- [Data in this exercise]:

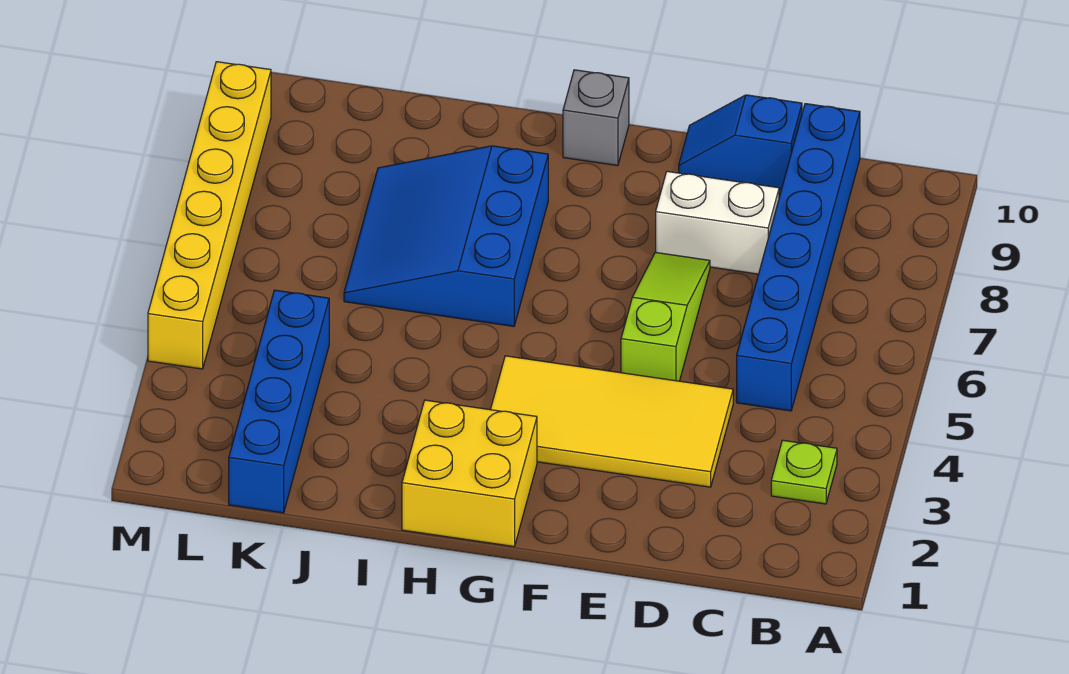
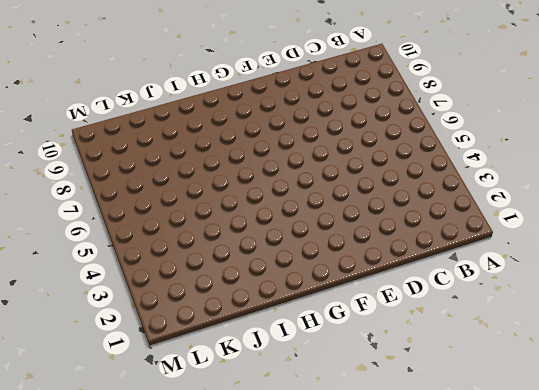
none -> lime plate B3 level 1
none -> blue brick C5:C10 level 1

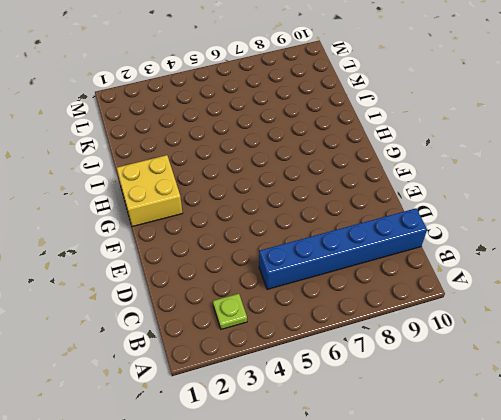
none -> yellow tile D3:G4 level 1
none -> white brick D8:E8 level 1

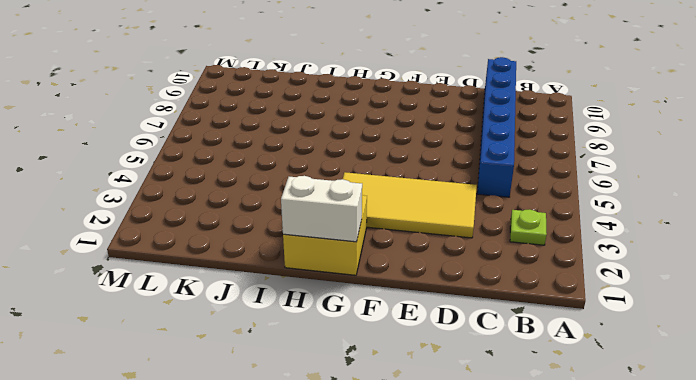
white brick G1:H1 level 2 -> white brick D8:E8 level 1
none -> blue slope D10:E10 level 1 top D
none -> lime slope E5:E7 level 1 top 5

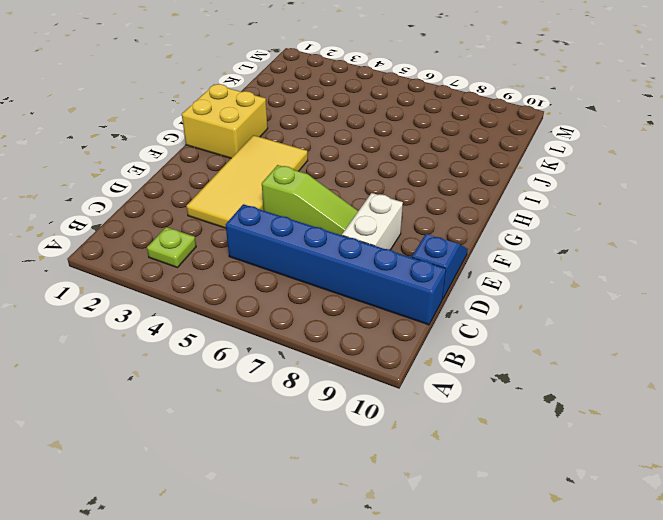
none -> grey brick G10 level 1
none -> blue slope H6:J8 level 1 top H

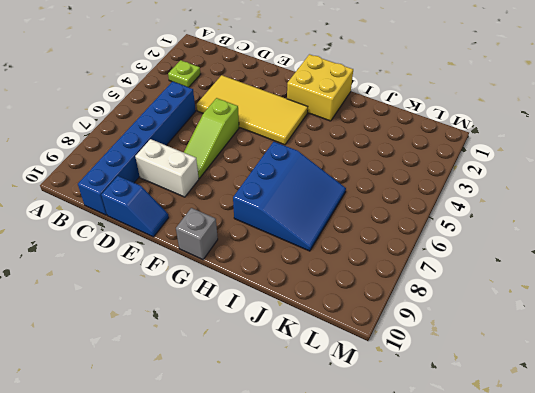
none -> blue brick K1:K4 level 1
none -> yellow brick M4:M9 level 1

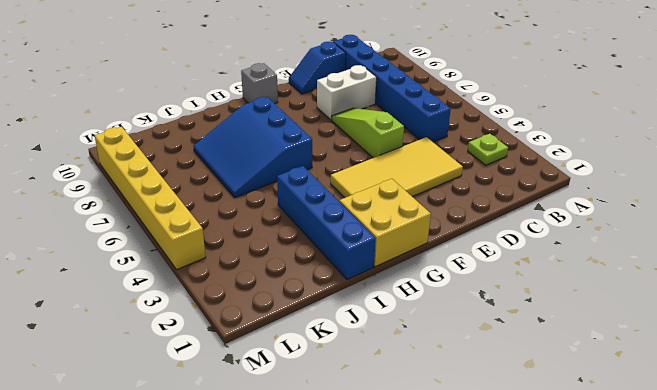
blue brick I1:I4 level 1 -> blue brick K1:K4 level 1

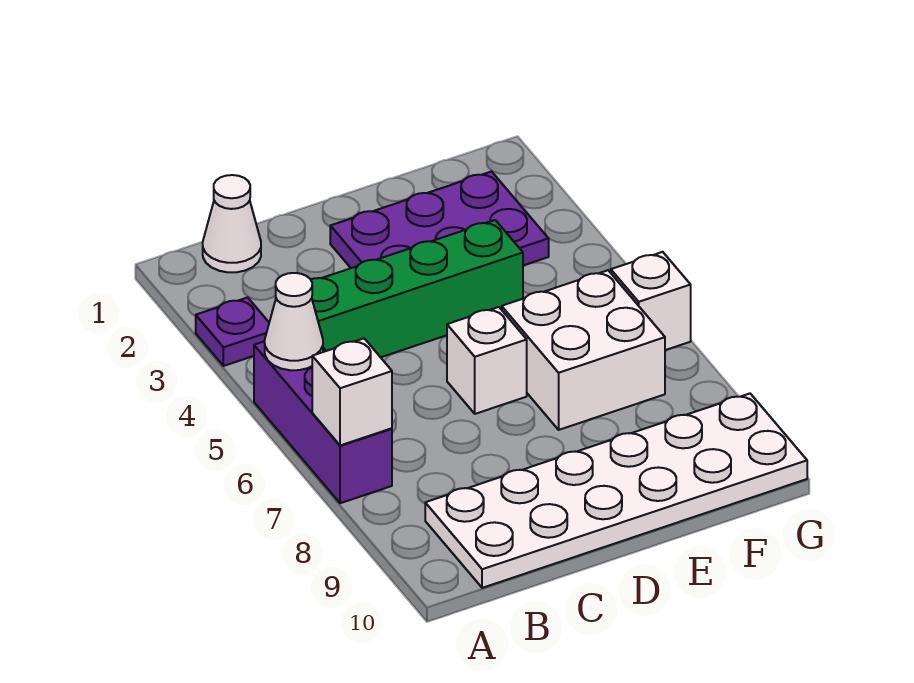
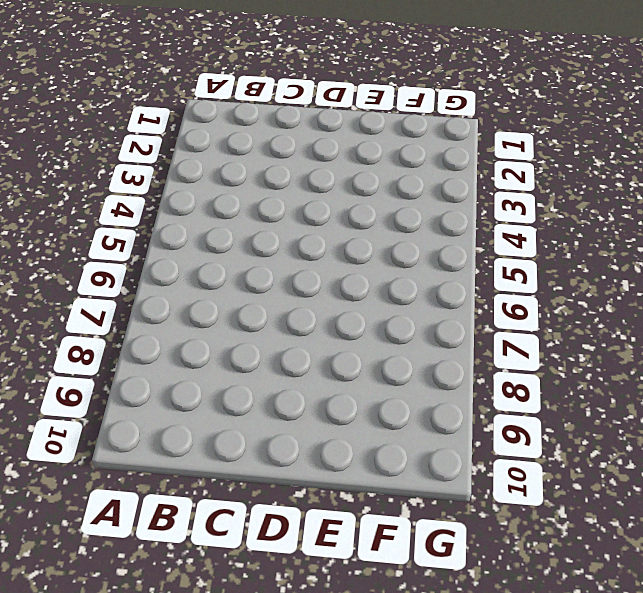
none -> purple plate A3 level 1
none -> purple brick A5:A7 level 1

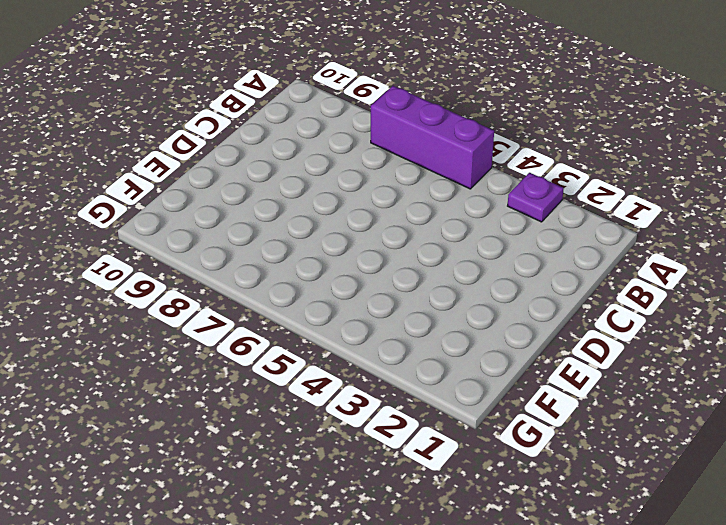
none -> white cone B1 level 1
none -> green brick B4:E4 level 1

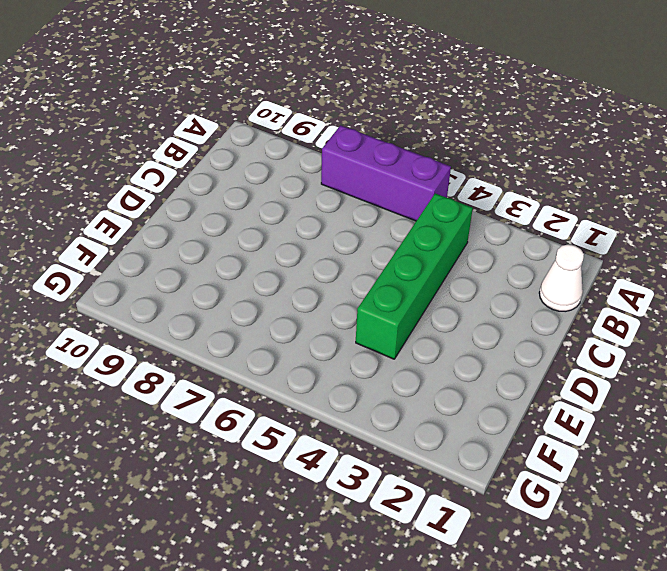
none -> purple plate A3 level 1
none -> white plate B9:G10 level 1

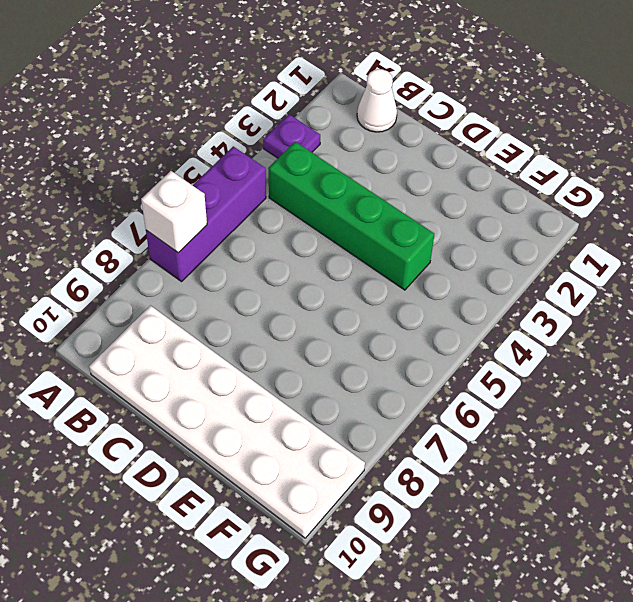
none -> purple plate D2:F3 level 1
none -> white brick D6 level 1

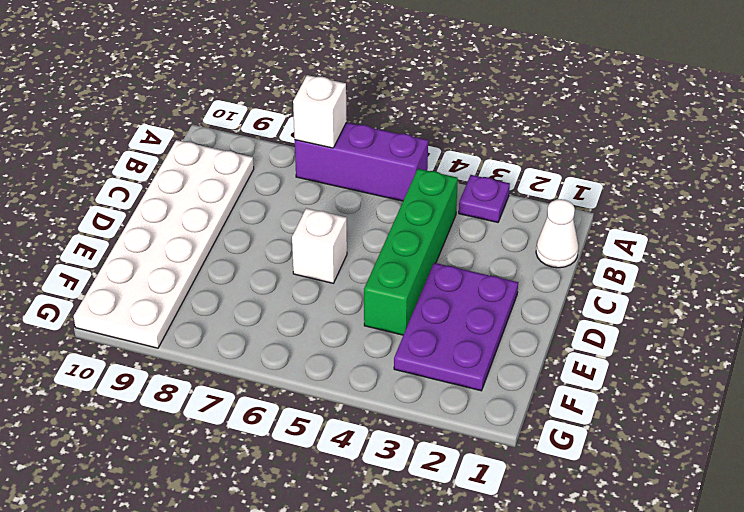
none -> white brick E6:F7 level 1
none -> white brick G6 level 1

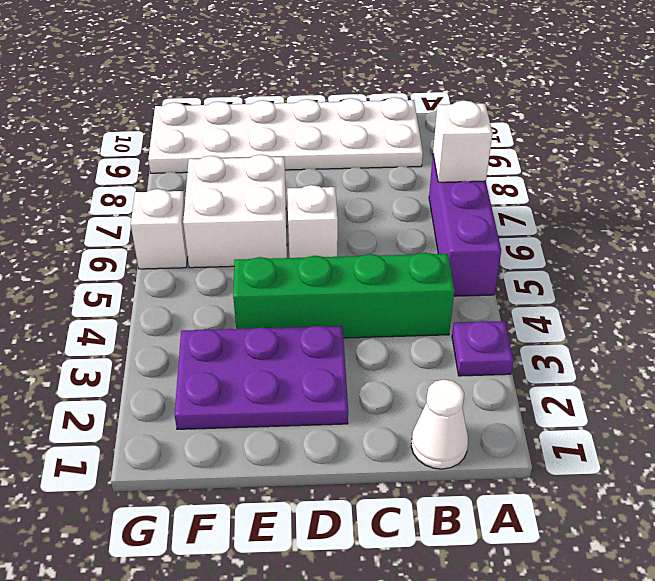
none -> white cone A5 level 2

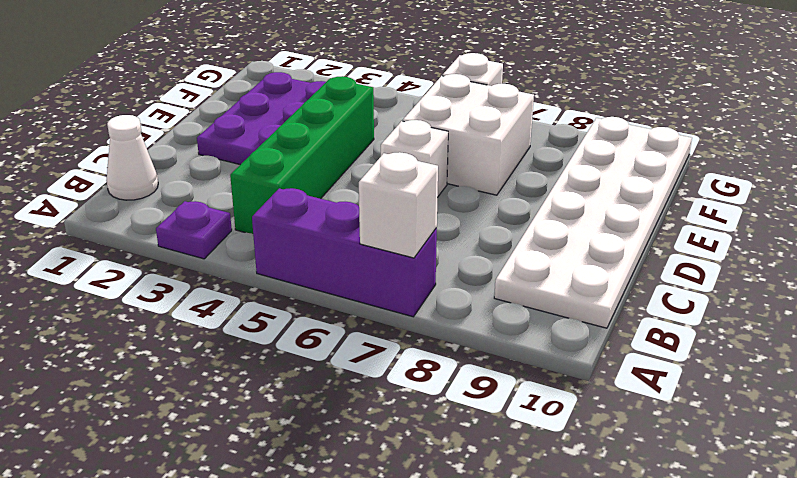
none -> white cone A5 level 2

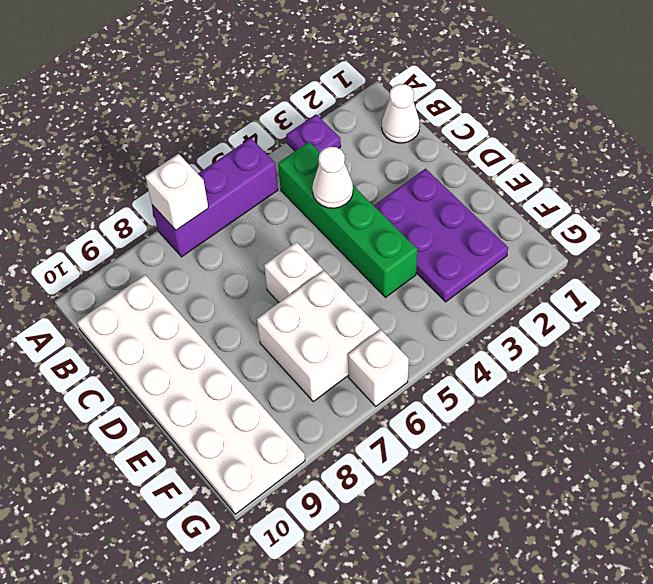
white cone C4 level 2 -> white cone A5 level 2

- [Your assignment]: Give back the material word for word, leaving out its pictures.

- [Expected output]:
none -> lime plate B3 level 1
none -> blue brick C5:C10 level 1

none -> yellow tile D3:G4 level 1
none -> white brick D8:E8 level 1

white brick G1:H1 level 2 -> white brick D8:E8 level 1
none -> blue slope D10:E10 level 1 top D
none -> lime slope E5:E7 level 1 top 5

none -> grey brick G10 level 1
none -> blue slope H6:J8 level 1 top H

none -> blue brick K1:K4 level 1
none -> yellow brick M4:M9 level 1

blue brick I1:I4 level 1 -> blue brick K1:K4 level 1

none -> purple plate A3 level 1
none -> purple brick A5:A7 level 1

none -> white cone B1 level 1
none -> green brick B4:E4 level 1

none -> purple plate A3 level 1
none -> white plate B9:G10 level 1

none -> purple plate D2:F3 level 1
none -> white brick D6 level 1

none -> white brick E6:F7 level 1
none -> white brick G6 level 1

none -> white cone A5 level 2

none -> white cone A5 level 2

white cone C4 level 2 -> white cone A5 level 2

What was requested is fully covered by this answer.